> _INSTRUCTIONS TO FOLLOW_
Please copy exactly the lines that begin with the one containing "POT3 pin SIG: A0 -> D2" and end with the last line of the entries.

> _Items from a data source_

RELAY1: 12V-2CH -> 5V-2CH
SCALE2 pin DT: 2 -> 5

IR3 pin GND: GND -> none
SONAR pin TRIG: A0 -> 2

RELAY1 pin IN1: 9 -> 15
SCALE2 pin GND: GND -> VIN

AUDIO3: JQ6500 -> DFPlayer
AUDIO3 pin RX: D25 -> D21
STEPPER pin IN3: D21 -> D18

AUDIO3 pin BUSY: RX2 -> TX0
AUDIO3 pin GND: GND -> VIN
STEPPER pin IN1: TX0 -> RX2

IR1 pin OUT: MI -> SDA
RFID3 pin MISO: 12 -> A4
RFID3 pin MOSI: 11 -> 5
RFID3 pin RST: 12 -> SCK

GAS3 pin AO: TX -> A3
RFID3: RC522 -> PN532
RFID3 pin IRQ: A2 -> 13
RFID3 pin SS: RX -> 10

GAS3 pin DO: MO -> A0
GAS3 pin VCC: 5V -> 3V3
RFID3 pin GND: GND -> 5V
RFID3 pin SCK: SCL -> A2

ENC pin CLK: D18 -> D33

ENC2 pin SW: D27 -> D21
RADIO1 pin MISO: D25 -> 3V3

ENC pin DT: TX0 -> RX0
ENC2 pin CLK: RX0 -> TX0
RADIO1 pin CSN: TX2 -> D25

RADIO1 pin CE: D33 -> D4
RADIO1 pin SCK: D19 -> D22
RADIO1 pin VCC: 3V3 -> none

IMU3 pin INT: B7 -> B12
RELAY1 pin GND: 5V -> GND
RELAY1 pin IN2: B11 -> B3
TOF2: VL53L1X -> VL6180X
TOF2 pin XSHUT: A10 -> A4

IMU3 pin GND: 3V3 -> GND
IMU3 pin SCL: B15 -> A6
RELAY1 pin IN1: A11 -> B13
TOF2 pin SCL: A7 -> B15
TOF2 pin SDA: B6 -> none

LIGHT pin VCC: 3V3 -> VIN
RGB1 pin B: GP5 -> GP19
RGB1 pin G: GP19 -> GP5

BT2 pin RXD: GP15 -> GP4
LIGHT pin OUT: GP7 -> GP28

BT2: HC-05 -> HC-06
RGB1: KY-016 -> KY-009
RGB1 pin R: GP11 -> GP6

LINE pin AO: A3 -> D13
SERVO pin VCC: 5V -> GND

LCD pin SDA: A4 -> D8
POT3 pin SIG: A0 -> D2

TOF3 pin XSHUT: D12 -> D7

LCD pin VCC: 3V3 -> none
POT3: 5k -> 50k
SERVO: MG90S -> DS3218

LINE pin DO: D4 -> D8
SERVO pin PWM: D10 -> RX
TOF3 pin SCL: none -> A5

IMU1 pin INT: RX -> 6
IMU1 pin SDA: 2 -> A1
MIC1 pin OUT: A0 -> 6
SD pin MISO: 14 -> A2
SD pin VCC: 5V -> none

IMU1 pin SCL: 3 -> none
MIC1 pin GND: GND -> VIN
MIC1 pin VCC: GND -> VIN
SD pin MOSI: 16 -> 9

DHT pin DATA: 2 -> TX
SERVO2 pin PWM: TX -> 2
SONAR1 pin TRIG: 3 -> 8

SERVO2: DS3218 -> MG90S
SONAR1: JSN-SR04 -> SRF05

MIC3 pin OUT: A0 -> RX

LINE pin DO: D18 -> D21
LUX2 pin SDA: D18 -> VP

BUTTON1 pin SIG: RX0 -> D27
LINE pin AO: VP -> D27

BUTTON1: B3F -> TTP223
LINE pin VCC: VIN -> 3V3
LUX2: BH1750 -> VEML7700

> _ANSWER SECTION_
POT3 pin SIG: A0 -> D2

TOF3 pin XSHUT: D12 -> D7

LCD pin VCC: 3V3 -> none
POT3: 5k -> 50k
SERVO: MG90S -> DS3218

LINE pin DO: D4 -> D8
SERVO pin PWM: D10 -> RX
TOF3 pin SCL: none -> A5

IMU1 pin INT: RX -> 6
IMU1 pin SDA: 2 -> A1
MIC1 pin OUT: A0 -> 6
SD pin MISO: 14 -> A2
SD pin VCC: 5V -> none

IMU1 pin SCL: 3 -> none
MIC1 pin GND: GND -> VIN
MIC1 pin VCC: GND -> VIN
SD pin MOSI: 16 -> 9

DHT pin DATA: 2 -> TX
SERVO2 pin PWM: TX -> 2
SONAR1 pin TRIG: 3 -> 8

SERVO2: DS3218 -> MG90S
SONAR1: JSN-SR04 -> SRF05

MIC3 pin OUT: A0 -> RX

LINE pin DO: D18 -> D21
LUX2 pin SDA: D18 -> VP

BUTTON1 pin SIG: RX0 -> D27
LINE pin AO: VP -> D27

BUTTON1: B3F -> TTP223
LINE pin VCC: VIN -> 3V3
LUX2: BH1750 -> VEML7700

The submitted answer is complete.